● **REQUIREMENT**: Each line of the data must be given back verbatim, with pictures removed.

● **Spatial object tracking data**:
'''

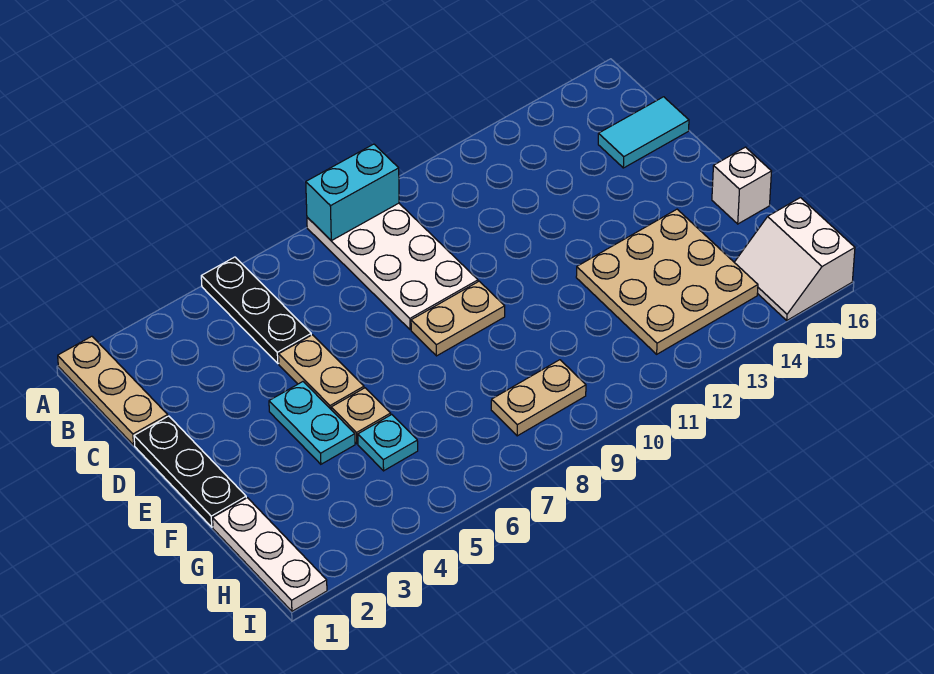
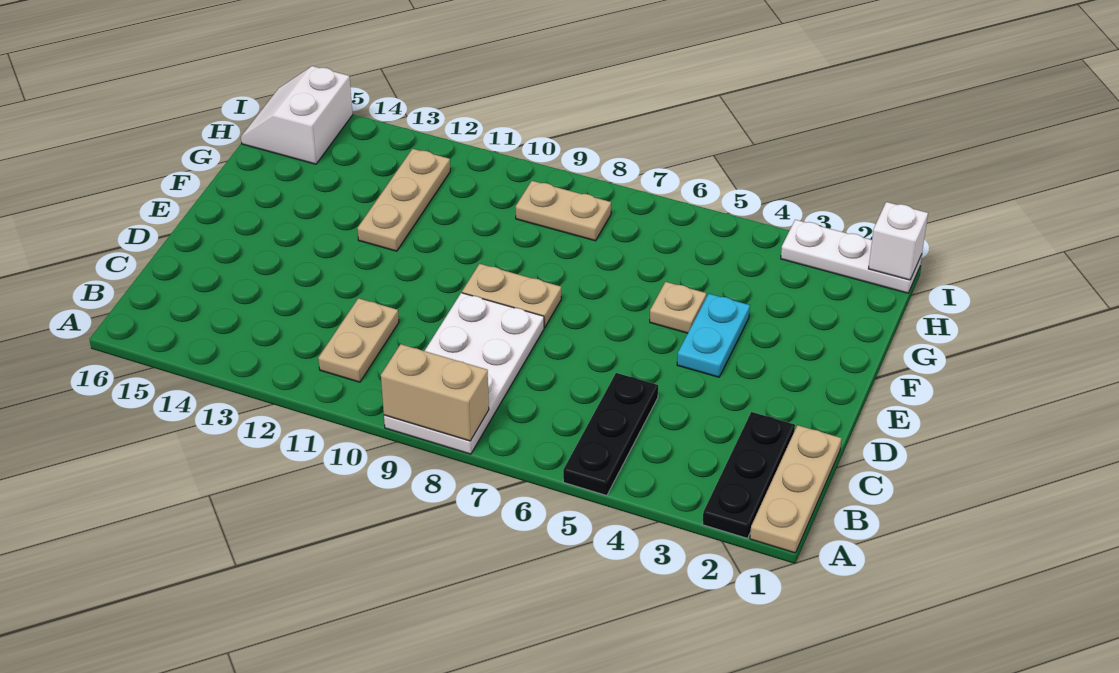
cyan brick A8:A9 level 2 -> tan brick A8:A9 level 2
cyan tile C15:C16 level 1 -> none
black plate D1:F1 level 1 -> black plate A2:C2 level 1
tan plate D5:E5 level 1 -> tan plate B11:C11 level 1
tan plate F12:H14 level 1 -> tan plate F12:H12 level 1
white brick F16 level 1 -> white brick I1 level 2
white plate G1:I1 level 1 -> white plate I1:I3 level 1
cyan plate G5 level 1 -> none
white slope H15:I16 level 1 top 16 -> white slope H15:I16 level 1 top 15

'''

● **RESULT FOR THIS EXERCISE**:
cyan brick A8:A9 level 2 -> tan brick A8:A9 level 2
cyan tile C15:C16 level 1 -> none
black plate D1:F1 level 1 -> black plate A2:C2 level 1
tan plate D5:E5 level 1 -> tan plate B11:C11 level 1
tan plate F12:H14 level 1 -> tan plate F12:H12 level 1
white brick F16 level 1 -> white brick I1 level 2
white plate G1:I1 level 1 -> white plate I1:I3 level 1
cyan plate G5 level 1 -> none
white slope H15:I16 level 1 top 16 -> white slope H15:I16 level 1 top 15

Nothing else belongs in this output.